* [Activity]
Every line below is to be given again precisely; images are to be left out.

* [Source data]
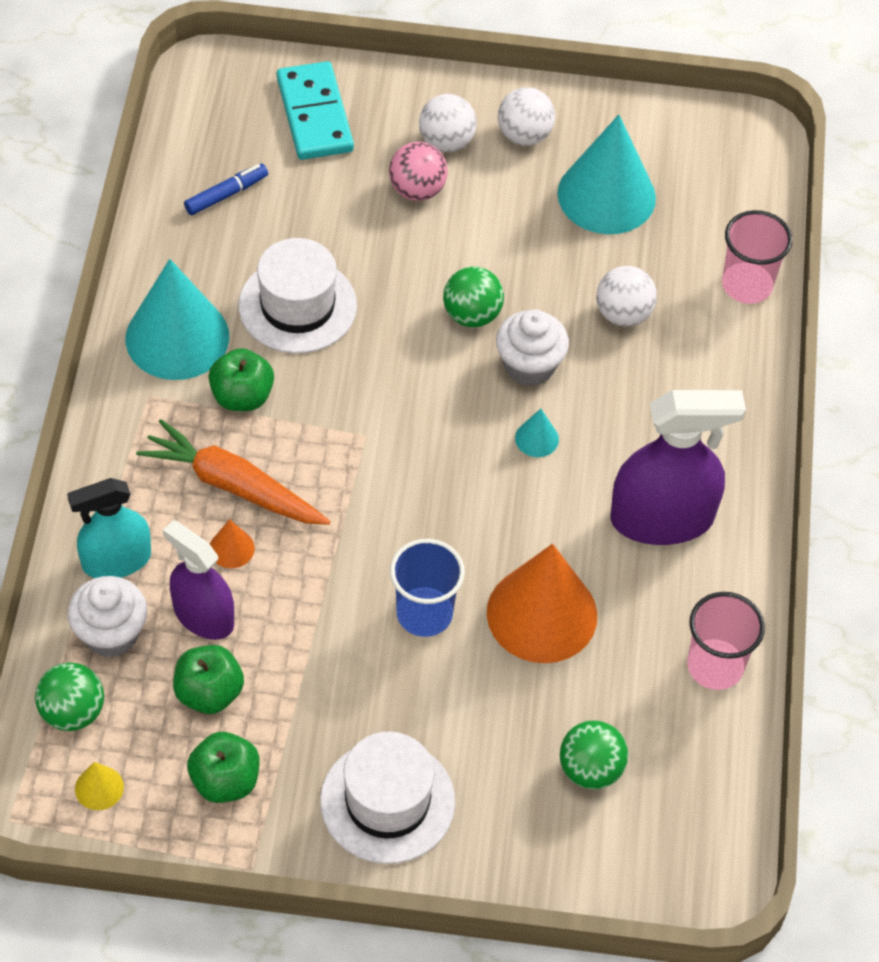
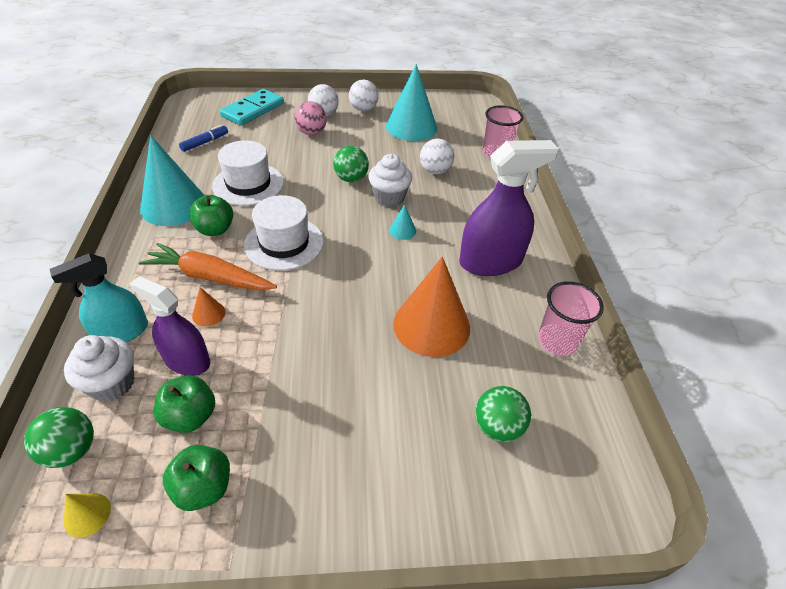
camera: 10 degrees left, 10 degrees down
(315, 115) = (253, 110): turquoise domino -> turquoise domino turned 60 degrees clockwise
(387, 801) = (344, 481): white hat -> white hat (284, 243)
(424, 614) = (350, 336): blue cup -> none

* [Task response]
camera: 10 degrees left, 10 degrees down
(315, 115) = (253, 110): turquoise domino -> turquoise domino turned 60 degrees clockwise
(387, 801) = (344, 481): white hat -> white hat (284, 243)
(424, 614) = (350, 336): blue cup -> none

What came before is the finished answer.